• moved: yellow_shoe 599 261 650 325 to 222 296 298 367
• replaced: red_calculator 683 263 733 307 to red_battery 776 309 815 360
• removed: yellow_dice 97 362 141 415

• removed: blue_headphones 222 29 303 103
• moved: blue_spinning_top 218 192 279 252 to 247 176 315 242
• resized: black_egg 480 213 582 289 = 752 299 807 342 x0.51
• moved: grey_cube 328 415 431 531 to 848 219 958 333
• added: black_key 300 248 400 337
━━━━━━━━━━━━━━━━
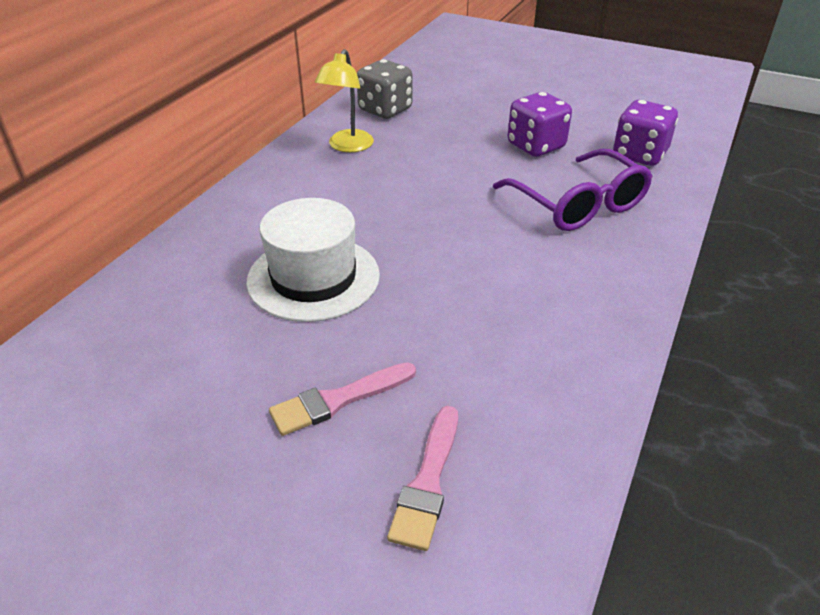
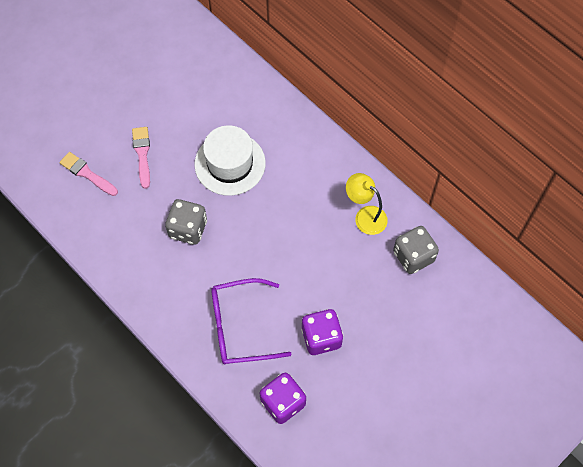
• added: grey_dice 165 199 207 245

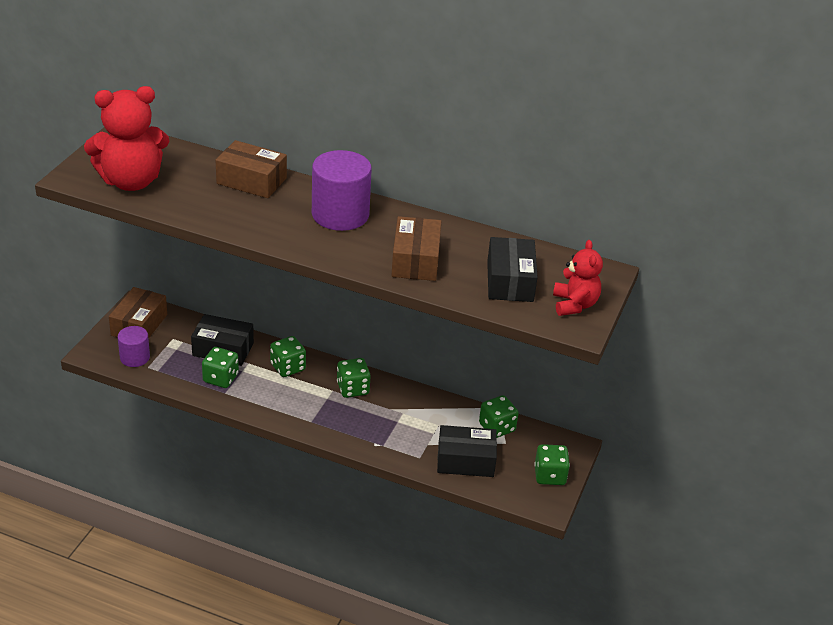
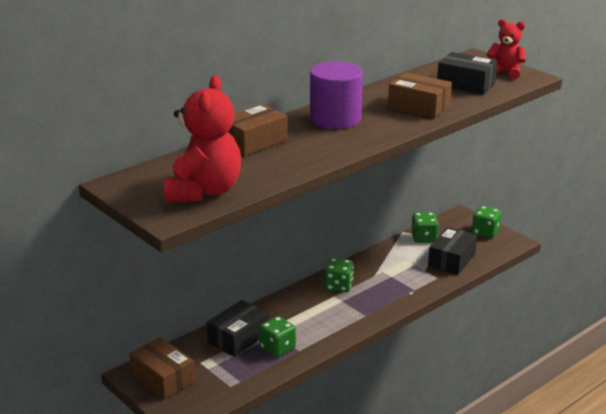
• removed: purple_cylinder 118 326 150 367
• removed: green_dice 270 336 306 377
━━━━━━━━━━━━━━━━
All that is wanted is the stretch of lines above from the one containing "296 298 367" through the one containing "309 815 360", duplicated exactly.

→ Solution to this task
• moved: yellow_shoe 599 261 650 325 to 222 296 298 367
• replaced: red_calculator 683 263 733 307 to red_battery 776 309 815 360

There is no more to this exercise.